START MATERIAL FOR THE TASK

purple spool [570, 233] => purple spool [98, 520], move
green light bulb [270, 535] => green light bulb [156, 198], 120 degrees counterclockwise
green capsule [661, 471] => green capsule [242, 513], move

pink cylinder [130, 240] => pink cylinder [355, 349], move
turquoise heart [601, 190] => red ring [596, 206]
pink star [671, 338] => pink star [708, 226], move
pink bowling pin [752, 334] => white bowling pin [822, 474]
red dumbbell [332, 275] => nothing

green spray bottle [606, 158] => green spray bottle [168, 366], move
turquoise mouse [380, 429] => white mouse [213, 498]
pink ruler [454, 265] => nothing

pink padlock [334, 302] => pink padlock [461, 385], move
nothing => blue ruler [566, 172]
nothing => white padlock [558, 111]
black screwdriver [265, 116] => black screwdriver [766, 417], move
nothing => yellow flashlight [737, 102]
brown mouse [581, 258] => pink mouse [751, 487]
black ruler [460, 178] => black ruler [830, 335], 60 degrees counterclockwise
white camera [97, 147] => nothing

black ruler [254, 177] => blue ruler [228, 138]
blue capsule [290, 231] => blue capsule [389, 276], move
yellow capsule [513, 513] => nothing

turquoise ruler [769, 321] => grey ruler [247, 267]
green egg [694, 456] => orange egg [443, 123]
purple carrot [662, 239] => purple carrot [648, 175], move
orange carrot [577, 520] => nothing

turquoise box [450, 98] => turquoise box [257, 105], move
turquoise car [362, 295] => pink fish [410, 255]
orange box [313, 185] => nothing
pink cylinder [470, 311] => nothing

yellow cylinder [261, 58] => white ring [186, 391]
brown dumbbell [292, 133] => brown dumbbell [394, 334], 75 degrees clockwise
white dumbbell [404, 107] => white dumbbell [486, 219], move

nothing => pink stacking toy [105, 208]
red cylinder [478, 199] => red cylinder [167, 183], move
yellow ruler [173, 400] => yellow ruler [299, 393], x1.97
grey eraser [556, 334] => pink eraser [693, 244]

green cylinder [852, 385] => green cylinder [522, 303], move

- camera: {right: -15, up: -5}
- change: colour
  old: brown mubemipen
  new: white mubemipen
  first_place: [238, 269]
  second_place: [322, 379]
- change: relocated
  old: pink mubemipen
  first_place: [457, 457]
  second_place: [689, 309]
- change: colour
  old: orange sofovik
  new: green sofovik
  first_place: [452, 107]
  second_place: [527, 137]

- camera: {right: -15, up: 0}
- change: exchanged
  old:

END MATERIAL FOR THE TASK

## PROBLEM STATEMENT
Please repeat, exactly and only, the lines from the one containing "old: brown mubemipen" through the last line of the records, both included.

## ANSWER SPACE
  old: brown mubemipen
  new: white mubemipen
  first_place: [238, 269]
  second_place: [322, 379]
- change: relocated
  old: pink mubemipen
  first_place: [457, 457]
  second_place: [689, 309]
- change: colour
  old: orange sofovik
  new: green sofovik
  first_place: [452, 107]
  second_place: [527, 137]

- camera: {right: -15, up: 0}
- change: exchanged
  old:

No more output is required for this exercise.